- _INPUT MATERIAL_:

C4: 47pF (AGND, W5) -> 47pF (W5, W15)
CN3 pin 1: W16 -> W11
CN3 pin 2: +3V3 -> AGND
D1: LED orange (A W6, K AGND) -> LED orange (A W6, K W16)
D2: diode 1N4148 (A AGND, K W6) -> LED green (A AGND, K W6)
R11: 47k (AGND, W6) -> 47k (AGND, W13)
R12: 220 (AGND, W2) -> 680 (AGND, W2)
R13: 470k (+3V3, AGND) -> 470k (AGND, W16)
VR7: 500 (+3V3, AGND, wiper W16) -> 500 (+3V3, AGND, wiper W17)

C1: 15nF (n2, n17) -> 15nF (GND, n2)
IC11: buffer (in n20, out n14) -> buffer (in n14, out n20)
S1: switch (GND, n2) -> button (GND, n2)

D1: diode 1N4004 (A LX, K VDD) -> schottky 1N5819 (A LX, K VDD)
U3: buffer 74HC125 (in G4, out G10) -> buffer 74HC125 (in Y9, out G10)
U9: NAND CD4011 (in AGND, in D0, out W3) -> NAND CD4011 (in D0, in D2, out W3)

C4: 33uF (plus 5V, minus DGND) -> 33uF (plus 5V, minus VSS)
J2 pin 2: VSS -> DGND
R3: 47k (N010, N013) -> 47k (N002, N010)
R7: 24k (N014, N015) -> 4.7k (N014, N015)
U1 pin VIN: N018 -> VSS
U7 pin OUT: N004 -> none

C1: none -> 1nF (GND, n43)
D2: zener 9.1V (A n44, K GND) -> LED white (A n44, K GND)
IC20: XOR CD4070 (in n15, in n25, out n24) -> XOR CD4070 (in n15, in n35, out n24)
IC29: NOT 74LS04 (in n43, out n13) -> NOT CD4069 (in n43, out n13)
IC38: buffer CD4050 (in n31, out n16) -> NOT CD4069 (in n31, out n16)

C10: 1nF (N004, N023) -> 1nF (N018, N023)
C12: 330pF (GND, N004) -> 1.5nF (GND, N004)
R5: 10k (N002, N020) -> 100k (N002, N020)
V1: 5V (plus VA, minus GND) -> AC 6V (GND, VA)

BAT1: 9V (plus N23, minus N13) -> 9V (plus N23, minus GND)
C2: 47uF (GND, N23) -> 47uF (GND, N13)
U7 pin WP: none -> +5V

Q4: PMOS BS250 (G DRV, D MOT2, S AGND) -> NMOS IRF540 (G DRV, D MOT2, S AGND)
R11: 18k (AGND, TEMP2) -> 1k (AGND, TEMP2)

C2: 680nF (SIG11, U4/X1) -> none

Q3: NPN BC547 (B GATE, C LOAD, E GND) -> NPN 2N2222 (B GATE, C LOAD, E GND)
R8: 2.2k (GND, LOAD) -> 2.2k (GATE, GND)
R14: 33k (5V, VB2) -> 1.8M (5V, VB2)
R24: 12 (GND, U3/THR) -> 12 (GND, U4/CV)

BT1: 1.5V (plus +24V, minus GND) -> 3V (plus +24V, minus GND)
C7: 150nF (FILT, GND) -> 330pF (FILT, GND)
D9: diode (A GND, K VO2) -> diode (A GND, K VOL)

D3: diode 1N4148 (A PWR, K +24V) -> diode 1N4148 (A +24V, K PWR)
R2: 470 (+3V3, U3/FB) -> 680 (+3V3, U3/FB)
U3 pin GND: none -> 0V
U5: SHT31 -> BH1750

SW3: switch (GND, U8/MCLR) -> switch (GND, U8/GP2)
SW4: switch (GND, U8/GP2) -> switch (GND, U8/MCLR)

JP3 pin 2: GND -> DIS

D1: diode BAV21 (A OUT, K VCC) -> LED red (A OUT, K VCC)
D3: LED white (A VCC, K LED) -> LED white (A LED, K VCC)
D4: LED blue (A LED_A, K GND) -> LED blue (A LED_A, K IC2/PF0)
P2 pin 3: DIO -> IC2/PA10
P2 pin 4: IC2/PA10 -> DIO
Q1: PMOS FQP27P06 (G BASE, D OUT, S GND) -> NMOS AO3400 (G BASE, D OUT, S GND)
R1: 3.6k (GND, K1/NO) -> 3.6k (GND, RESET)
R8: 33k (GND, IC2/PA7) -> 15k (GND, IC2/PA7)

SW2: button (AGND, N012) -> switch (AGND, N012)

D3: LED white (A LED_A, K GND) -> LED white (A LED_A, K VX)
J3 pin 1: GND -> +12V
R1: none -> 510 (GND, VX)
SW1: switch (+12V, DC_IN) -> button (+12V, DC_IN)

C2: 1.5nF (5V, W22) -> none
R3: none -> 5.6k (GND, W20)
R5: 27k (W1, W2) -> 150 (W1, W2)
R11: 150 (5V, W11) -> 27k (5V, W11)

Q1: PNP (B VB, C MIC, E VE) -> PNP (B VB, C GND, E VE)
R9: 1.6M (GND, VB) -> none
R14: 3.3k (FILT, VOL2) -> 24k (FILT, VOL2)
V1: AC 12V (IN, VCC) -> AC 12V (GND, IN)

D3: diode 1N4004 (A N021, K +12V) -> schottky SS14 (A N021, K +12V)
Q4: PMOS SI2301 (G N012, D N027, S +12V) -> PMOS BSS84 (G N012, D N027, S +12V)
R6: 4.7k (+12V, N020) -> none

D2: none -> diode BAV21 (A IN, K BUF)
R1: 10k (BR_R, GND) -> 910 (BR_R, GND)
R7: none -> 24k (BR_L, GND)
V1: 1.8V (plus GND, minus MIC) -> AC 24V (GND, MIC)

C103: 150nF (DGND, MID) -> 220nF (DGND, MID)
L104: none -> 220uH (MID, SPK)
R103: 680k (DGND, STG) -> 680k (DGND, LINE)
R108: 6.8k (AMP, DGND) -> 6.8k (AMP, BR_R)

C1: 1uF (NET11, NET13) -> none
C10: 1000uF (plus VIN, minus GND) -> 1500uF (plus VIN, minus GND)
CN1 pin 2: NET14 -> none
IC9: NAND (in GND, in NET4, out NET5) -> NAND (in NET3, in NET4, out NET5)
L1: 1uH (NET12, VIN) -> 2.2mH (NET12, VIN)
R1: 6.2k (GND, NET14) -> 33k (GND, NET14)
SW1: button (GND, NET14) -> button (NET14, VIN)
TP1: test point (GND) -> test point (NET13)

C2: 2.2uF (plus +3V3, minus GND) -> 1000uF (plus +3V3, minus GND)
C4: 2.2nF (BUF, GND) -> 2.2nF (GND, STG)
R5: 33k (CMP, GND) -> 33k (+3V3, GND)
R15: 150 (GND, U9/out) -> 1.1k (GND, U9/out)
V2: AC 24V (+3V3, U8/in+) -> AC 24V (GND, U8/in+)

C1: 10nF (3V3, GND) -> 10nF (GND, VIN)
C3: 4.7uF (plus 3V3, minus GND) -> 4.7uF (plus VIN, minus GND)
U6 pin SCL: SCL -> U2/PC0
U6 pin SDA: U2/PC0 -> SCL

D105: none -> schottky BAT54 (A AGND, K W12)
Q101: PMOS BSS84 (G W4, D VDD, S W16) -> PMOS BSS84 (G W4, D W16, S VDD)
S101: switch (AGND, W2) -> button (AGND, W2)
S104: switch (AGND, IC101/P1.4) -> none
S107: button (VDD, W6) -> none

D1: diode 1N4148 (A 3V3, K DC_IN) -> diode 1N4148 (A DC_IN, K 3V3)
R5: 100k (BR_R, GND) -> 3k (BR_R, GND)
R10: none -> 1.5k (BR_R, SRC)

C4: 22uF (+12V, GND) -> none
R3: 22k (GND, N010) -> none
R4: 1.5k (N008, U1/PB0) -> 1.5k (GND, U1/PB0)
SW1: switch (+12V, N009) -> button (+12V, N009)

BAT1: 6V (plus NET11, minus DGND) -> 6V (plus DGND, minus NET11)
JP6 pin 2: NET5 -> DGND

- _REQUIRED WORK_: Retype the whole listing, matching it exactly.

- _RESPONSE TO THE EXERCISE_:
C4: 47pF (AGND, W5) -> 47pF (W5, W15)
CN3 pin 1: W16 -> W11
CN3 pin 2: +3V3 -> AGND
D1: LED orange (A W6, K AGND) -> LED orange (A W6, K W16)
D2: diode 1N4148 (A AGND, K W6) -> LED green (A AGND, K W6)
R11: 47k (AGND, W6) -> 47k (AGND, W13)
R12: 220 (AGND, W2) -> 680 (AGND, W2)
R13: 470k (+3V3, AGND) -> 470k (AGND, W16)
VR7: 500 (+3V3, AGND, wiper W16) -> 500 (+3V3, AGND, wiper W17)

C1: 15nF (n2, n17) -> 15nF (GND, n2)
IC11: buffer (in n20, out n14) -> buffer (in n14, out n20)
S1: switch (GND, n2) -> button (GND, n2)

D1: diode 1N4004 (A LX, K VDD) -> schottky 1N5819 (A LX, K VDD)
U3: buffer 74HC125 (in G4, out G10) -> buffer 74HC125 (in Y9, out G10)
U9: NAND CD4011 (in AGND, in D0, out W3) -> NAND CD4011 (in D0, in D2, out W3)

C4: 33uF (plus 5V, minus DGND) -> 33uF (plus 5V, minus VSS)
J2 pin 2: VSS -> DGND
R3: 47k (N010, N013) -> 47k (N002, N010)
R7: 24k (N014, N015) -> 4.7k (N014, N015)
U1 pin VIN: N018 -> VSS
U7 pin OUT: N004 -> none

C1: none -> 1nF (GND, n43)
D2: zener 9.1V (A n44, K GND) -> LED white (A n44, K GND)
IC20: XOR CD4070 (in n15, in n25, out n24) -> XOR CD4070 (in n15, in n35, out n24)
IC29: NOT 74LS04 (in n43, out n13) -> NOT CD4069 (in n43, out n13)
IC38: buffer CD4050 (in n31, out n16) -> NOT CD4069 (in n31, out n16)

C10: 1nF (N004, N023) -> 1nF (N018, N023)
C12: 330pF (GND, N004) -> 1.5nF (GND, N004)
R5: 10k (N002, N020) -> 100k (N002, N020)
V1: 5V (plus VA, minus GND) -> AC 6V (GND, VA)

BAT1: 9V (plus N23, minus N13) -> 9V (plus N23, minus GND)
C2: 47uF (GND, N23) -> 47uF (GND, N13)
U7 pin WP: none -> +5V

Q4: PMOS BS250 (G DRV, D MOT2, S AGND) -> NMOS IRF540 (G DRV, D MOT2, S AGND)
R11: 18k (AGND, TEMP2) -> 1k (AGND, TEMP2)

C2: 680nF (SIG11, U4/X1) -> none

Q3: NPN BC547 (B GATE, C LOAD, E GND) -> NPN 2N2222 (B GATE, C LOAD, E GND)
R8: 2.2k (GND, LOAD) -> 2.2k (GATE, GND)
R14: 33k (5V, VB2) -> 1.8M (5V, VB2)
R24: 12 (GND, U3/THR) -> 12 (GND, U4/CV)

BT1: 1.5V (plus +24V, minus GND) -> 3V (plus +24V, minus GND)
C7: 150nF (FILT, GND) -> 330pF (FILT, GND)
D9: diode (A GND, K VO2) -> diode (A GND, K VOL)

D3: diode 1N4148 (A PWR, K +24V) -> diode 1N4148 (A +24V, K PWR)
R2: 470 (+3V3, U3/FB) -> 680 (+3V3, U3/FB)
U3 pin GND: none -> 0V
U5: SHT31 -> BH1750

SW3: switch (GND, U8/MCLR) -> switch (GND, U8/GP2)
SW4: switch (GND, U8/GP2) -> switch (GND, U8/MCLR)

JP3 pin 2: GND -> DIS

D1: diode BAV21 (A OUT, K VCC) -> LED red (A OUT, K VCC)
D3: LED white (A VCC, K LED) -> LED white (A LED, K VCC)
D4: LED blue (A LED_A, K GND) -> LED blue (A LED_A, K IC2/PF0)
P2 pin 3: DIO -> IC2/PA10
P2 pin 4: IC2/PA10 -> DIO
Q1: PMOS FQP27P06 (G BASE, D OUT, S GND) -> NMOS AO3400 (G BASE, D OUT, S GND)
R1: 3.6k (GND, K1/NO) -> 3.6k (GND, RESET)
R8: 33k (GND, IC2/PA7) -> 15k (GND, IC2/PA7)

SW2: button (AGND, N012) -> switch (AGND, N012)

D3: LED white (A LED_A, K GND) -> LED white (A LED_A, K VX)
J3 pin 1: GND -> +12V
R1: none -> 510 (GND, VX)
SW1: switch (+12V, DC_IN) -> button (+12V, DC_IN)

C2: 1.5nF (5V, W22) -> none
R3: none -> 5.6k (GND, W20)
R5: 27k (W1, W2) -> 150 (W1, W2)
R11: 150 (5V, W11) -> 27k (5V, W11)

Q1: PNP (B VB, C MIC, E VE) -> PNP (B VB, C GND, E VE)
R9: 1.6M (GND, VB) -> none
R14: 3.3k (FILT, VOL2) -> 24k (FILT, VOL2)
V1: AC 12V (IN, VCC) -> AC 12V (GND, IN)

D3: diode 1N4004 (A N021, K +12V) -> schottky SS14 (A N021, K +12V)
Q4: PMOS SI2301 (G N012, D N027, S +12V) -> PMOS BSS84 (G N012, D N027, S +12V)
R6: 4.7k (+12V, N020) -> none

D2: none -> diode BAV21 (A IN, K BUF)
R1: 10k (BR_R, GND) -> 910 (BR_R, GND)
R7: none -> 24k (BR_L, GND)
V1: 1.8V (plus GND, minus MIC) -> AC 24V (GND, MIC)

C103: 150nF (DGND, MID) -> 220nF (DGND, MID)
L104: none -> 220uH (MID, SPK)
R103: 680k (DGND, STG) -> 680k (DGND, LINE)
R108: 6.8k (AMP, DGND) -> 6.8k (AMP, BR_R)

C1: 1uF (NET11, NET13) -> none
C10: 1000uF (plus VIN, minus GND) -> 1500uF (plus VIN, minus GND)
CN1 pin 2: NET14 -> none
IC9: NAND (in GND, in NET4, out NET5) -> NAND (in NET3, in NET4, out NET5)
L1: 1uH (NET12, VIN) -> 2.2mH (NET12, VIN)
R1: 6.2k (GND, NET14) -> 33k (GND, NET14)
SW1: button (GND, NET14) -> button (NET14, VIN)
TP1: test point (GND) -> test point (NET13)

C2: 2.2uF (plus +3V3, minus GND) -> 1000uF (plus +3V3, minus GND)
C4: 2.2nF (BUF, GND) -> 2.2nF (GND, STG)
R5: 33k (CMP, GND) -> 33k (+3V3, GND)
R15: 150 (GND, U9/out) -> 1.1k (GND, U9/out)
V2: AC 24V (+3V3, U8/in+) -> AC 24V (GND, U8/in+)

C1: 10nF (3V3, GND) -> 10nF (GND, VIN)
C3: 4.7uF (plus 3V3, minus GND) -> 4.7uF (plus VIN, minus GND)
U6 pin SCL: SCL -> U2/PC0
U6 pin SDA: U2/PC0 -> SCL

D105: none -> schottky BAT54 (A AGND, K W12)
Q101: PMOS BSS84 (G W4, D VDD, S W16) -> PMOS BSS84 (G W4, D W16, S VDD)
S101: switch (AGND, W2) -> button (AGND, W2)
S104: switch (AGND, IC101/P1.4) -> none
S107: button (VDD, W6) -> none

D1: diode 1N4148 (A 3V3, K DC_IN) -> diode 1N4148 (A DC_IN, K 3V3)
R5: 100k (BR_R, GND) -> 3k (BR_R, GND)
R10: none -> 1.5k (BR_R, SRC)

C4: 22uF (+12V, GND) -> none
R3: 22k (GND, N010) -> none
R4: 1.5k (N008, U1/PB0) -> 1.5k (GND, U1/PB0)
SW1: switch (+12V, N009) -> button (+12V, N009)

BAT1: 6V (plus NET11, minus DGND) -> 6V (plus DGND, minus NET11)
JP6 pin 2: NET5 -> DGND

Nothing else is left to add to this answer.